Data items

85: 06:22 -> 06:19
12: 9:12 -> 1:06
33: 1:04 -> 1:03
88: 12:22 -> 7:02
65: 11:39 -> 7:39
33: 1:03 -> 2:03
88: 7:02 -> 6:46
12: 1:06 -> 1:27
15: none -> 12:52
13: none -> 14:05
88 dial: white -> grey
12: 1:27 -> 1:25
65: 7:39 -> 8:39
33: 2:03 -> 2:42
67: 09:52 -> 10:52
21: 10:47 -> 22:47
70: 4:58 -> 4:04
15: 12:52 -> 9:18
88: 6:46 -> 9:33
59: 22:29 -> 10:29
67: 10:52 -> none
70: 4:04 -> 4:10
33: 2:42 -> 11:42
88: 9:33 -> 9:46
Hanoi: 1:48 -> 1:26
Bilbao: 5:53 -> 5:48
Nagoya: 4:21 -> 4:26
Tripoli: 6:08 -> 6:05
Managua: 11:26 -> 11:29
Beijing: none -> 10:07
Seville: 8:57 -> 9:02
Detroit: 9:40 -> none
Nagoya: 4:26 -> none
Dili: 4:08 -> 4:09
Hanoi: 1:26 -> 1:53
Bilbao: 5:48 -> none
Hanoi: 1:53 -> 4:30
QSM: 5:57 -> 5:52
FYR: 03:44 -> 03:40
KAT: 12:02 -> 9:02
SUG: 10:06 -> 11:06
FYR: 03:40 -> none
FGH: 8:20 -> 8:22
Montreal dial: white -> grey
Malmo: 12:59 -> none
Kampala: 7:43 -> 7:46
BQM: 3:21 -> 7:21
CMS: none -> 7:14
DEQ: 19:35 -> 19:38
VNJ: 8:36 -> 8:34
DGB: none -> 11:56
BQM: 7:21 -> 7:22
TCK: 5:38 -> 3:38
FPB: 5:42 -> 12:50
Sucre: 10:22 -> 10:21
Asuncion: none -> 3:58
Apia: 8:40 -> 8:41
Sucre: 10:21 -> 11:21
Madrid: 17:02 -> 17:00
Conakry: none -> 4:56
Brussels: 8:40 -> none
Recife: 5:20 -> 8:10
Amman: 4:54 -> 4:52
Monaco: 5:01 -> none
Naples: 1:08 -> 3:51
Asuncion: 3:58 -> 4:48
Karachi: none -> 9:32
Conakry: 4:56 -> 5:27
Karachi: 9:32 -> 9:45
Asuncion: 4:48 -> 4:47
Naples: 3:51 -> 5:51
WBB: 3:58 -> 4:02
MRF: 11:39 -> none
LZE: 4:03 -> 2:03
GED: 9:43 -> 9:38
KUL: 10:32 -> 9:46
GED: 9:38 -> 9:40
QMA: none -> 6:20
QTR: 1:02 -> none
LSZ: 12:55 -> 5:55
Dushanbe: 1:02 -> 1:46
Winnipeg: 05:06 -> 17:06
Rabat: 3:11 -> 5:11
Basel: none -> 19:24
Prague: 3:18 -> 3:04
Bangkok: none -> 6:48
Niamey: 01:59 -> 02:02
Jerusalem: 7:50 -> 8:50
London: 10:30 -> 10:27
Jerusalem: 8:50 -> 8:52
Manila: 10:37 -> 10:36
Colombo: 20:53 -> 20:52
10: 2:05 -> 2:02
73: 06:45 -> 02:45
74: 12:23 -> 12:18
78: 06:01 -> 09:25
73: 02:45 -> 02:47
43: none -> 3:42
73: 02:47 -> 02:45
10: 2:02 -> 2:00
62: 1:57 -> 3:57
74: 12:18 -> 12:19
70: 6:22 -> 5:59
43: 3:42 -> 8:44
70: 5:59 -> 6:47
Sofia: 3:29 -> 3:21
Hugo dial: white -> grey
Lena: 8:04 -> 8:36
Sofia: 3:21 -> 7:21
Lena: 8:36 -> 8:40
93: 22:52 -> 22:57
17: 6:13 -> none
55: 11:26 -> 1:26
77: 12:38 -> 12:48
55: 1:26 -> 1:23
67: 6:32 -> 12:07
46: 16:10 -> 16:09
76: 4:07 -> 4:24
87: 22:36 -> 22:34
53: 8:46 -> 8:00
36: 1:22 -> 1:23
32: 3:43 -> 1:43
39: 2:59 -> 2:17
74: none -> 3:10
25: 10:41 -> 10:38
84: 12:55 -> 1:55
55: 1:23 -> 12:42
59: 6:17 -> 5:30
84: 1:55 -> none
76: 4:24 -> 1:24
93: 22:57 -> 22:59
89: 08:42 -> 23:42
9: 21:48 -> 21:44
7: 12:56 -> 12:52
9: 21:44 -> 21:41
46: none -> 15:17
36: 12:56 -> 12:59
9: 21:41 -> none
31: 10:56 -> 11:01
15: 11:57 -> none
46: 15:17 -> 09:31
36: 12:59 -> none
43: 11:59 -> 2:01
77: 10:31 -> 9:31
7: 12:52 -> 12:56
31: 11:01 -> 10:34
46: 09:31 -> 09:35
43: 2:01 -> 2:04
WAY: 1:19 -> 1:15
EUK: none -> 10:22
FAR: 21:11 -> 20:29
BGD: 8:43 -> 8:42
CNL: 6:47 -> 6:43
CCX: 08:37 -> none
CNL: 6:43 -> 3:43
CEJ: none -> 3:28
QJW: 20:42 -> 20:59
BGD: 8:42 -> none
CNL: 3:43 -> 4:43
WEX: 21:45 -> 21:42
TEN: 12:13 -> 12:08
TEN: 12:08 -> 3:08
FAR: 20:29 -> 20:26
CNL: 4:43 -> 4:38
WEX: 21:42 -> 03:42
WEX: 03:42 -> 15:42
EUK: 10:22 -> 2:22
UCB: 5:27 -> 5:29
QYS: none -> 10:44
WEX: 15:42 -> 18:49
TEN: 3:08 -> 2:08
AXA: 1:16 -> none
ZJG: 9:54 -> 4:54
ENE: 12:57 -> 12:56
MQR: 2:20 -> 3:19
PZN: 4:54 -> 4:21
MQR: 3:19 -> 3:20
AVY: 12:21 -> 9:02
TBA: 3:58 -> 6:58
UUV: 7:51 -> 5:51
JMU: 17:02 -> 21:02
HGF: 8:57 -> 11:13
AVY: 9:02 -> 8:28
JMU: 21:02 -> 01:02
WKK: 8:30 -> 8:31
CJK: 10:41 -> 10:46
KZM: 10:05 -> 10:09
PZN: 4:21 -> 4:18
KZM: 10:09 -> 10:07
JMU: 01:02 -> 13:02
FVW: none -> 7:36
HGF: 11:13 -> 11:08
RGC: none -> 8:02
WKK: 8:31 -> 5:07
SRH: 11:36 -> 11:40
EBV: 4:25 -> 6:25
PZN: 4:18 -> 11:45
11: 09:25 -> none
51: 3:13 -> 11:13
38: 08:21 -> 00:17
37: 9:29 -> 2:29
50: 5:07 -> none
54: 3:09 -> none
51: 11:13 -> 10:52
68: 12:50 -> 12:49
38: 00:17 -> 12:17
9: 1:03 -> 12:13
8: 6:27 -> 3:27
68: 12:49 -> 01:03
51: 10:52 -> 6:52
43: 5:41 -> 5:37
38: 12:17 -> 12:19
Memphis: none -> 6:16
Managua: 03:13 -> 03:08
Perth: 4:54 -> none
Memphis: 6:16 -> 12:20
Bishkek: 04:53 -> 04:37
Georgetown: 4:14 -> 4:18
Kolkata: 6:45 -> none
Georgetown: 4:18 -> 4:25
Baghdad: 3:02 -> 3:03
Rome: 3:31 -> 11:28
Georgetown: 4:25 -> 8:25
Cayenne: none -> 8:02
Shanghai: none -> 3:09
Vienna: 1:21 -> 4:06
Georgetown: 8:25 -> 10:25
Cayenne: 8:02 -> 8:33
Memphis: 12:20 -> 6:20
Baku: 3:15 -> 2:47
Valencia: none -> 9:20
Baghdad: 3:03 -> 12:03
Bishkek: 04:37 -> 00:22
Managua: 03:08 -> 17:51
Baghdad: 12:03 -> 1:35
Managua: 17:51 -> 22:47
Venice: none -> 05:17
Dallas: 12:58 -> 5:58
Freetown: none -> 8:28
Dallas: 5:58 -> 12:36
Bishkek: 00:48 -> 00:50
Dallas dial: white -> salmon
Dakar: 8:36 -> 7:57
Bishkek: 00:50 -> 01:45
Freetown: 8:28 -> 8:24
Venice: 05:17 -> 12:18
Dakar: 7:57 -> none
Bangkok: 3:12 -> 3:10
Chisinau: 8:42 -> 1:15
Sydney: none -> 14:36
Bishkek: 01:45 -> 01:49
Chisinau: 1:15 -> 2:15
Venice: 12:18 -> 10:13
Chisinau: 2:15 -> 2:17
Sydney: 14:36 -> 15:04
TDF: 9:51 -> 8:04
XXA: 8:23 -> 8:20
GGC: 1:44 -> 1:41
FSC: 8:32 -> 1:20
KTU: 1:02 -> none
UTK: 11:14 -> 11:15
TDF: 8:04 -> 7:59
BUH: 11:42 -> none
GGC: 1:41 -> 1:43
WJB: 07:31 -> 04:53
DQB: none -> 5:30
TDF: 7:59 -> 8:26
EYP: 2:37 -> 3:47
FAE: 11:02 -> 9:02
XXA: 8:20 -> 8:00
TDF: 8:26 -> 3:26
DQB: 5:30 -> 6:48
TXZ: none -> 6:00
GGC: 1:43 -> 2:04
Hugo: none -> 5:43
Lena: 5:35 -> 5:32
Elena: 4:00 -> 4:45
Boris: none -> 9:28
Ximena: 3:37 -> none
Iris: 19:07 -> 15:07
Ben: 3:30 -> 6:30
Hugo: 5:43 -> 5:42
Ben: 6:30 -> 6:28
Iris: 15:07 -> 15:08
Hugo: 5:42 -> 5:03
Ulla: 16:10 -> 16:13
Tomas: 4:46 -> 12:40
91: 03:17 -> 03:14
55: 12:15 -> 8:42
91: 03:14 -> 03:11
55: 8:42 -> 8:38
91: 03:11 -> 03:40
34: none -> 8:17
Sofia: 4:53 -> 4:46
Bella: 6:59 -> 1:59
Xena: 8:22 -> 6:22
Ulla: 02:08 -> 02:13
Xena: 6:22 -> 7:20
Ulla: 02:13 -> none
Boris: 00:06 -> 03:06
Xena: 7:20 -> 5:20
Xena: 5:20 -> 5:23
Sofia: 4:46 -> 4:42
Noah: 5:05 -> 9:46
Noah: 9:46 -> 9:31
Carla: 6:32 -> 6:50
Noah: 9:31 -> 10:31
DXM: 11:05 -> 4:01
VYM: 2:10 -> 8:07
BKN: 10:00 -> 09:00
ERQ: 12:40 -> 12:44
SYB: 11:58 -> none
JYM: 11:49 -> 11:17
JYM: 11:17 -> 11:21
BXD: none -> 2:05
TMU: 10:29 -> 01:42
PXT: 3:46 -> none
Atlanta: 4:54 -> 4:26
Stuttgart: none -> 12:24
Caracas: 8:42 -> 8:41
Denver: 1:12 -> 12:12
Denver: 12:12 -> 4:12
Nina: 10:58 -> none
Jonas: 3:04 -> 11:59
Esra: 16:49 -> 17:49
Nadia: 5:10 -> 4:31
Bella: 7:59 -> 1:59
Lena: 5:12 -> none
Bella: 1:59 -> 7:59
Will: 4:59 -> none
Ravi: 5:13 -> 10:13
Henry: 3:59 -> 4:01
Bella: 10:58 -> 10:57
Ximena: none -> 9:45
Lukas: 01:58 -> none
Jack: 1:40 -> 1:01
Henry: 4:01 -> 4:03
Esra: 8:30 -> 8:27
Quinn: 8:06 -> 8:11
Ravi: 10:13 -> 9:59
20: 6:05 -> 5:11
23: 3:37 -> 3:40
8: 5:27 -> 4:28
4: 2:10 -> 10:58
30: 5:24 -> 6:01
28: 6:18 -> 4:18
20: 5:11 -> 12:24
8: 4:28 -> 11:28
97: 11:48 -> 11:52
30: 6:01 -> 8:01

* [WHAT IS BEING ASKED]:
Rewrite the data as a Markdown table with the columns Row and Entry, starting at the first line and ending with the line that contains "Conakry: none -> 4:56". Number each line under Row, put the line itself under Entry, and skip any blank lines.

* [CORRECT OUTPUT]:
| Row | Entry |
|---|---|
| 1 | 85: 06:22 -> 06:19 |
| 2 | 12: 9:12 -> 1:06 |
| 3 | 33: 1:04 -> 1:03 |
| 4 | 88: 12:22 -> 7:02 |
| 5 | 65: 11:39 -> 7:39 |
| 6 | 33: 1:03 -> 2:03 |
| 7 | 88: 7:02 -> 6:46 |
| 8 | 12: 1:06 -> 1:27 |
| 9 | 15: none -> 12:52 |
| 10 | 13: none -> 14:05 |
| 11 | 88 dial: white -> grey |
| 12 | 12: 1:27 -> 1:25 |
| 13 | 65: 7:39 -> 8:39 |
| 14 | 33: 2:03 -> 2:42 |
| 15 | 67: 09:52 -> 10:52 |
| 16 | 21: 10:47 -> 22:47 |
| 17 | 70: 4:58 -> 4:04 |
| 18 | 15: 12:52 -> 9:18 |
| 19 | 88: 6:46 -> 9:33 |
| 20 | 59: 22:29 -> 10:29 |
| 21 | 67: 10:52 -> none |
| 22 | 70: 4:04 -> 4:10 |
| 23 | 33: 2:42 -> 11:42 |
| 24 | 88: 9:33 -> 9:46 |
| 25 | Hanoi: 1:48 -> 1:26 |
| 26 | Bilbao: 5:53 -> 5:48 |
| 27 | Nagoya: 4:21 -> 4:26 |
| 28 | Tripoli: 6:08 -> 6:05 |
| 29 | Managua: 11:26 -> 11:29 |
| 30 | Beijing: none -> 10:07 |
| 31 | Seville: 8:57 -> 9:02 |
| 32 | Detroit: 9:40 -> none |
| 33 | Nagoya: 4:26 -> none |
| 34 | Dili: 4:08 -> 4:09 |
| 35 | Hanoi: 1:26 -> 1:53 |
| 36 | Bilbao: 5:48 -> none |
| 37 | Hanoi: 1:53 -> 4:30 |
| 38 | QSM: 5:57 -> 5:52 |
| 39 | FYR: 03:44 -> 03:40 |
| 40 | KAT: 12:02 -> 9:02 |
| 41 | SUG: 10:06 -> 11:06 |
| 42 | FYR: 03:40 -> none |
| 43 | FGH: 8:20 -> 8:22 |
| 44 | Montreal dial: white -> grey |
| 45 | Malmo: 12:59 -> none |
| 46 | Kampala: 7:43 -> 7:46 |
| 47 | BQM: 3:21 -> 7:21 |
| 48 | CMS: none -> 7:14 |
| 49 | DEQ: 19:35 -> 19:38 |
| 50 | VNJ: 8:36 -> 8:34 |
| 51 | DGB: none -> 11:56 |
| 52 | BQM: 7:21 -> 7:22 |
| 53 | TCK: 5:38 -> 3:38 |
| 54 | FPB: 5:42 -> 12:50 |
| 55 | Sucre: 10:22 -> 10:21 |
| 56 | Asuncion: none -> 3:58 |
| 57 | Apia: 8:40 -> 8:41 |
| 58 | Sucre: 10:21 -> 11:21 |
| 59 | Madrid: 17:02 -> 17:00 |
| 60 | Conakry: none -> 4:56 |